# Directions
Return the following from the records below: each line, word for word, starting with the line that contains "yellow ellipse: (58, 208) -> (99, 265), moved" and going on through the line that contains "yellow square: (41, 325)", with nothing outside that range.

# Exercise material
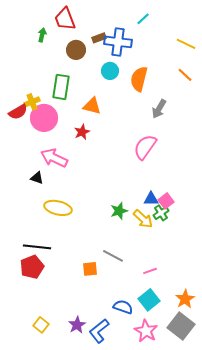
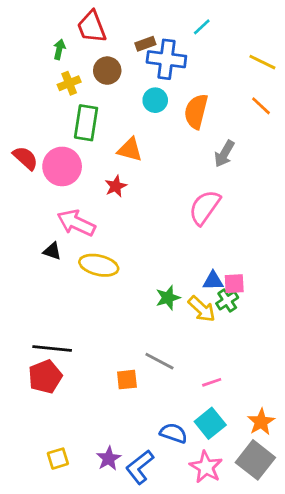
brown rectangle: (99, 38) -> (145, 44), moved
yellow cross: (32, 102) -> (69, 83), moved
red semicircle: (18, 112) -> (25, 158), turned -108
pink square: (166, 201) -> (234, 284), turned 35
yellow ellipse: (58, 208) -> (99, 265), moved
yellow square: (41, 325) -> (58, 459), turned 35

* * *

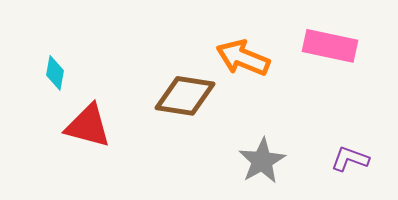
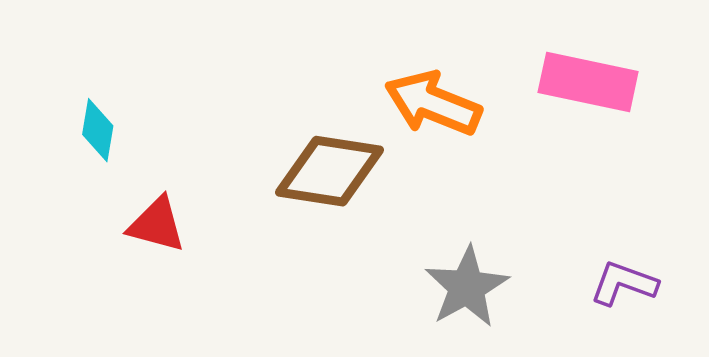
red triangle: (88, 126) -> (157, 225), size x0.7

# Task response
yellow ellipse: (58, 208) -> (99, 265), moved
yellow square: (41, 325) -> (58, 459), turned 35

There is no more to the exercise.